▸ Input:
┄┄┄┄┄┄

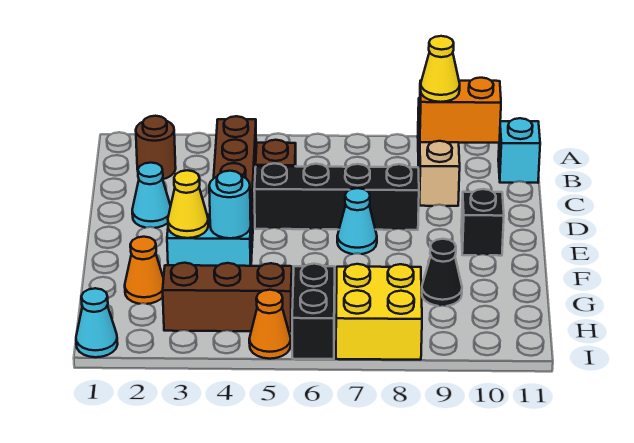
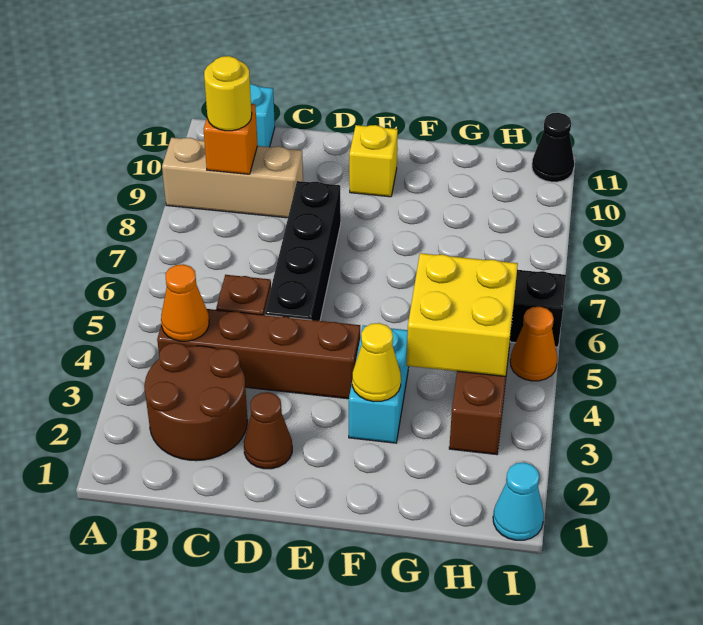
brown round brick B2 level 1 -> brown round brick B2:C3 level 1
orange brick B9:B10 level 2 -> orange brick B9 level 2
yellow cone B9 level 3 -> yellow round brick B9 level 3
cyan cone D2 level 1 -> brown cone D2 level 1
cyan cone E7 level 1 -> none
black brick E10 level 1 -> yellow brick E10 level 1
cyan round brick F4 level 2 -> none
orange cone G2 level 1 -> orange cone B4 level 2
black cone G9 level 1 -> black cone I11 level 1
yellow brick H7:I8 level 1 -> yellow brick G4:H5 level 2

┄┄┄┄┄┄

▸ Problem: When the line containing "yellow cone B9" is found in the records above, restate it and every later line word for word through the last one, and nothing more.

▸ Written response:
yellow cone B9 level 3 -> yellow round brick B9 level 3
cyan cone D2 level 1 -> brown cone D2 level 1
cyan cone E7 level 1 -> none
black brick E10 level 1 -> yellow brick E10 level 1
cyan round brick F4 level 2 -> none
orange cone G2 level 1 -> orange cone B4 level 2
black cone G9 level 1 -> black cone I11 level 1
yellow brick H7:I8 level 1 -> yellow brick G4:H5 level 2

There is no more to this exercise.